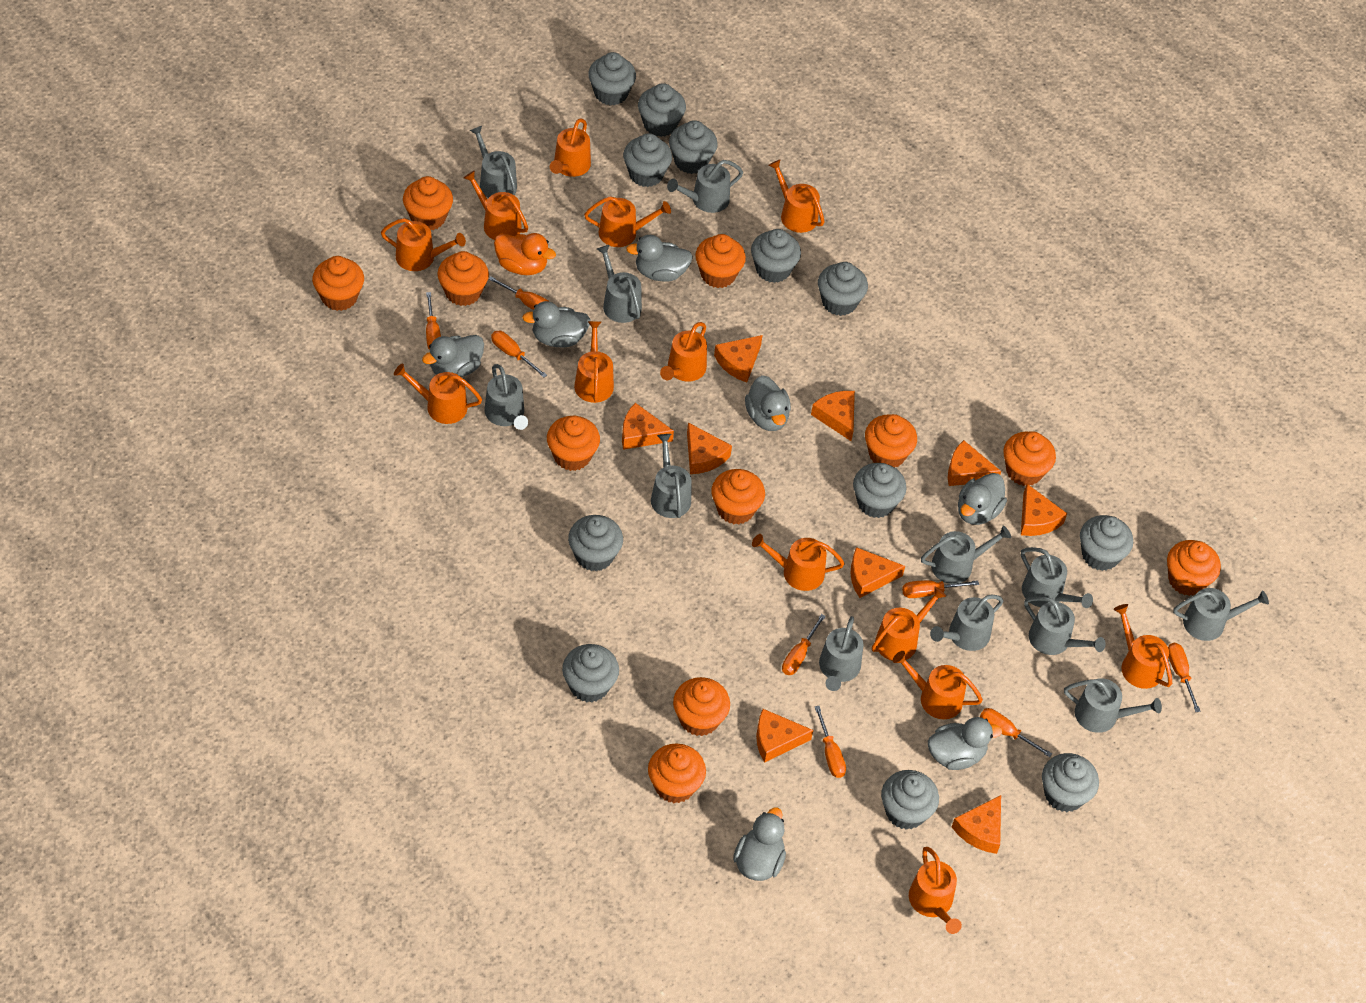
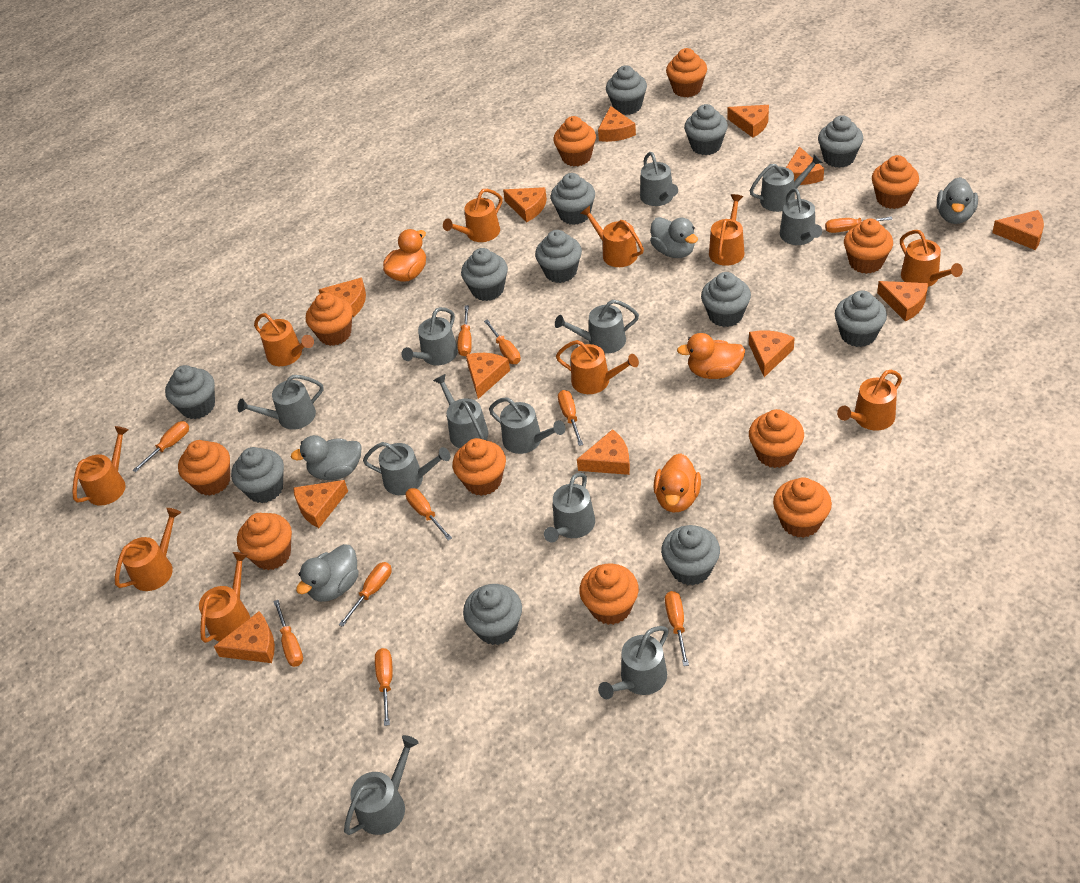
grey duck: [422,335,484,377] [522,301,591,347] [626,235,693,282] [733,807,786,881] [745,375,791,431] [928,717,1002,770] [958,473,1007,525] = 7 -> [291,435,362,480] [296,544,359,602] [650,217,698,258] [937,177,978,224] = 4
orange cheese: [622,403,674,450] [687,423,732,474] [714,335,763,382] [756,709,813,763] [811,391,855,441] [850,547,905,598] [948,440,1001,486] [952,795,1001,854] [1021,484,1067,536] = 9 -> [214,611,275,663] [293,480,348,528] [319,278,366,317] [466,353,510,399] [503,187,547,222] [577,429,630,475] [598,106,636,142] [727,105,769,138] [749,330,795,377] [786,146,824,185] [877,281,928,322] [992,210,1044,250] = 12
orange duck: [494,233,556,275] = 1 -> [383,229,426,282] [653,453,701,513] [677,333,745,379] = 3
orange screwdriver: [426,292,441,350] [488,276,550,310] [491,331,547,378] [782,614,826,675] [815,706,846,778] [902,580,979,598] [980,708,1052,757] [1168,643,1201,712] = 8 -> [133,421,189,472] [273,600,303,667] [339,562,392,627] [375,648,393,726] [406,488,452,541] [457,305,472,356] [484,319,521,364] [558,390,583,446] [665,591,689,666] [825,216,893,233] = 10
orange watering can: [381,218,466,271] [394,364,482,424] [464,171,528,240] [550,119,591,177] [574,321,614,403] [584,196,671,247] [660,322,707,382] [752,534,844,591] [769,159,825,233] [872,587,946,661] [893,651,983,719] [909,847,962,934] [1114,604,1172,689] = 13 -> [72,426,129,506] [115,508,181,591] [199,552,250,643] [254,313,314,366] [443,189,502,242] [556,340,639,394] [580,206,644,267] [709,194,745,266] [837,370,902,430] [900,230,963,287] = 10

⁂

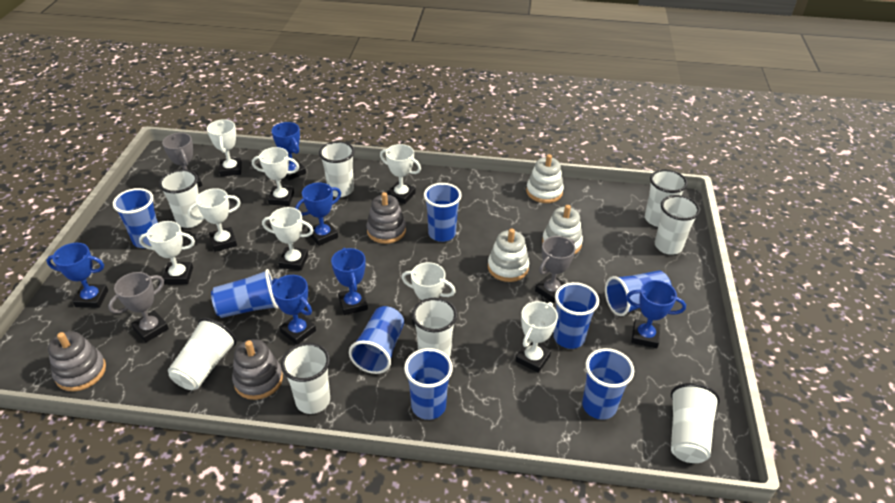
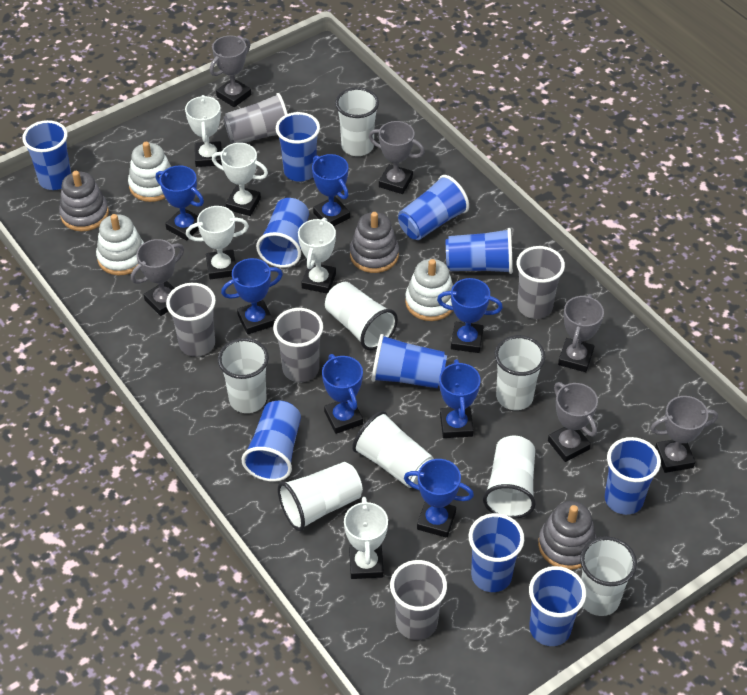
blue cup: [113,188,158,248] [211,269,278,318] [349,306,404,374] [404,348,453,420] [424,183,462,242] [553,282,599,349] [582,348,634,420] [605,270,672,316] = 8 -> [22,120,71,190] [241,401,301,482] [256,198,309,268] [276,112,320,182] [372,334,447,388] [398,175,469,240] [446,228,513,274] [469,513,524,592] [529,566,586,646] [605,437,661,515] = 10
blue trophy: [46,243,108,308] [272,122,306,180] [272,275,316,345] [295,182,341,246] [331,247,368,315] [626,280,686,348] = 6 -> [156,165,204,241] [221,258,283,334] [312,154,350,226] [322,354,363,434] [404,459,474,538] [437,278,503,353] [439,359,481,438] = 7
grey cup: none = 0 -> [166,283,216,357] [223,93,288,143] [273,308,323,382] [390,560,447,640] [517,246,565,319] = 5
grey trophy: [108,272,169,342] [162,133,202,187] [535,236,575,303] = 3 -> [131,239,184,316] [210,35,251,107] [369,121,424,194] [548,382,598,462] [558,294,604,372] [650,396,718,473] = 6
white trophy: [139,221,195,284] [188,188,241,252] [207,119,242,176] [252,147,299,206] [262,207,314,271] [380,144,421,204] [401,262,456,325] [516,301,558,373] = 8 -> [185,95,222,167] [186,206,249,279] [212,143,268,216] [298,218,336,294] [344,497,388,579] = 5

⁂

Using the entries above, output exactly the lines between the line holding "grey duck: [422,335,484,377]" and the line holding "orange watering can: [381,218,466,271]", end lines included, and nothing more.

grey duck: [422,335,484,377] [522,301,591,347] [626,235,693,282] [733,807,786,881] [745,375,791,431] [928,717,1002,770] [958,473,1007,525] = 7 -> [291,435,362,480] [296,544,359,602] [650,217,698,258] [937,177,978,224] = 4
orange cheese: [622,403,674,450] [687,423,732,474] [714,335,763,382] [756,709,813,763] [811,391,855,441] [850,547,905,598] [948,440,1001,486] [952,795,1001,854] [1021,484,1067,536] = 9 -> [214,611,275,663] [293,480,348,528] [319,278,366,317] [466,353,510,399] [503,187,547,222] [577,429,630,475] [598,106,636,142] [727,105,769,138] [749,330,795,377] [786,146,824,185] [877,281,928,322] [992,210,1044,250] = 12
orange duck: [494,233,556,275] = 1 -> [383,229,426,282] [653,453,701,513] [677,333,745,379] = 3
orange screwdriver: [426,292,441,350] [488,276,550,310] [491,331,547,378] [782,614,826,675] [815,706,846,778] [902,580,979,598] [980,708,1052,757] [1168,643,1201,712] = 8 -> [133,421,189,472] [273,600,303,667] [339,562,392,627] [375,648,393,726] [406,488,452,541] [457,305,472,356] [484,319,521,364] [558,390,583,446] [665,591,689,666] [825,216,893,233] = 10
orange watering can: [381,218,466,271] [394,364,482,424] [464,171,528,240] [550,119,591,177] [574,321,614,403] [584,196,671,247] [660,322,707,382] [752,534,844,591] [769,159,825,233] [872,587,946,661] [893,651,983,719] [909,847,962,934] [1114,604,1172,689] = 13 -> [72,426,129,506] [115,508,181,591] [199,552,250,643] [254,313,314,366] [443,189,502,242] [556,340,639,394] [580,206,644,267] [709,194,745,266] [837,370,902,430] [900,230,963,287] = 10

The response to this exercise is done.